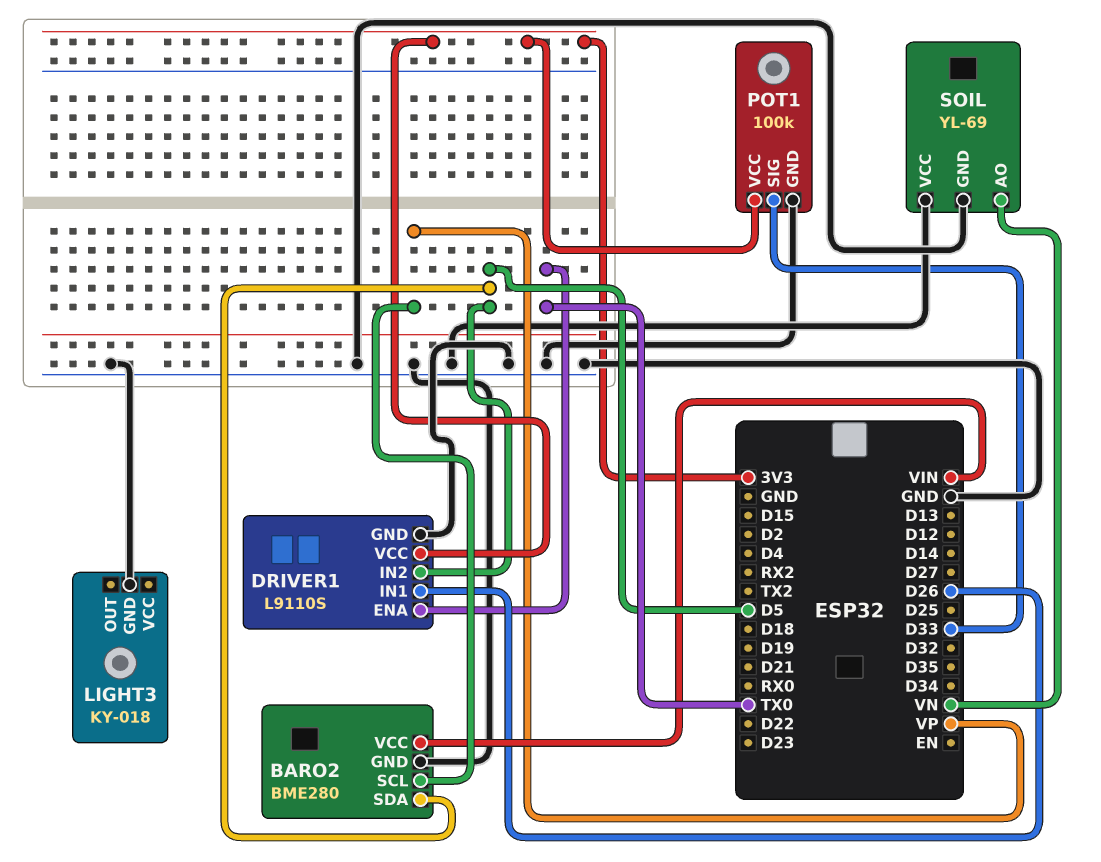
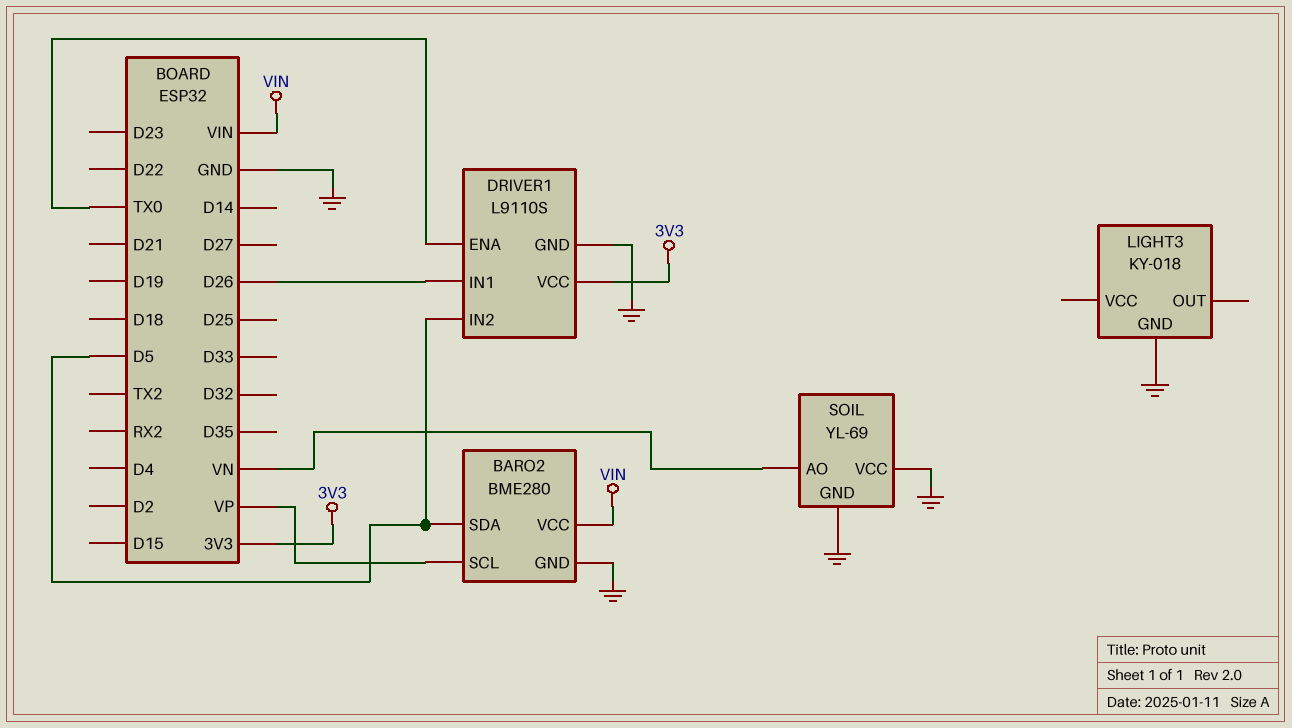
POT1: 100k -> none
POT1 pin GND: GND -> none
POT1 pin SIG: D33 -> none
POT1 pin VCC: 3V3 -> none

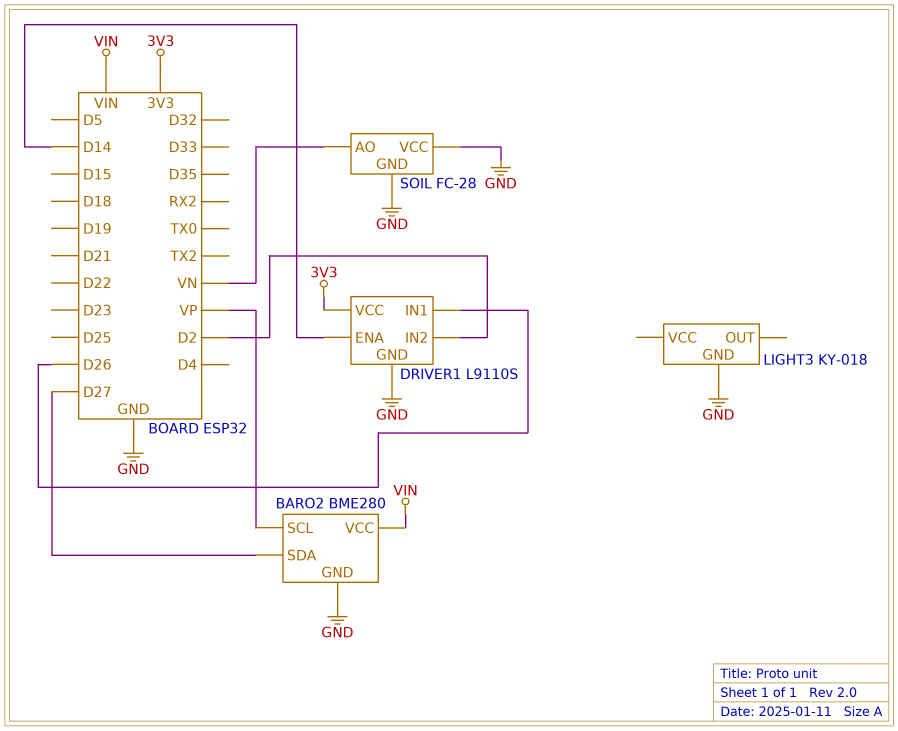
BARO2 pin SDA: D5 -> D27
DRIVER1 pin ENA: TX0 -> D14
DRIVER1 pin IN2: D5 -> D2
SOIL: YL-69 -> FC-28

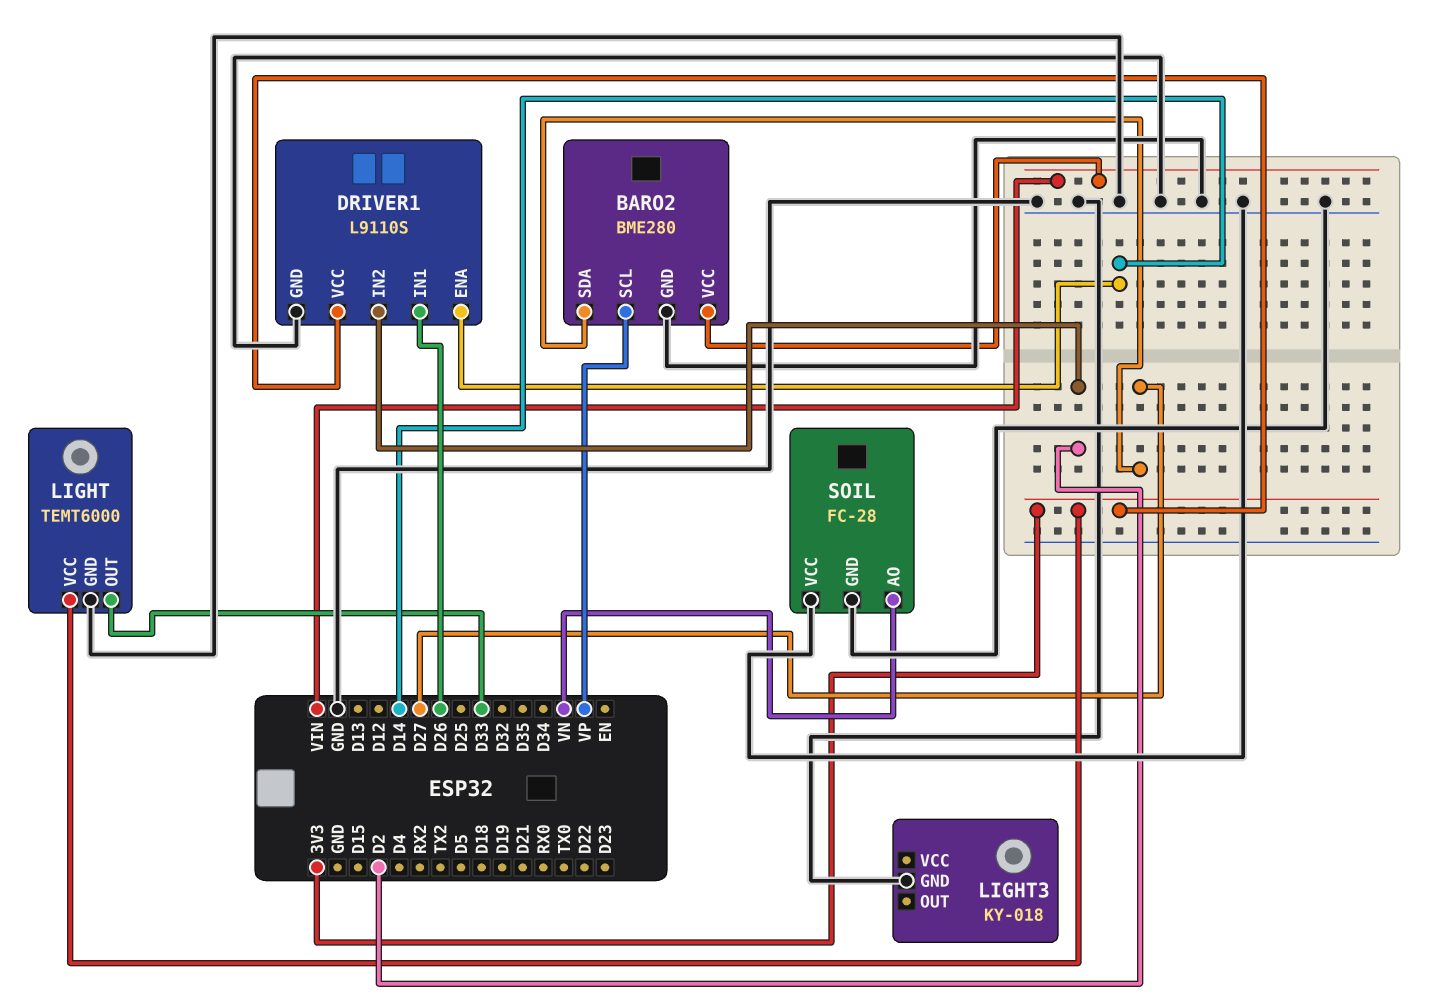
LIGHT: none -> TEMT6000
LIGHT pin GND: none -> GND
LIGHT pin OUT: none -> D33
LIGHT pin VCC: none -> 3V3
┄┄┄┄┄┄┄┄┄┄┄┄┄┄┄┄┄┄┄┄
## What the exercise asks
Pictures are to be left out when the lines from the one containing "DRIVER1 pin ENA: TX0 -> D14" through the end of the records above are repeated exactly; no other line is wanted.

## Output below
DRIVER1 pin ENA: TX0 -> D14
DRIVER1 pin IN2: D5 -> D2
SOIL: YL-69 -> FC-28

LIGHT: none -> TEMT6000
LIGHT pin GND: none -> GND
LIGHT pin OUT: none -> D33
LIGHT pin VCC: none -> 3V3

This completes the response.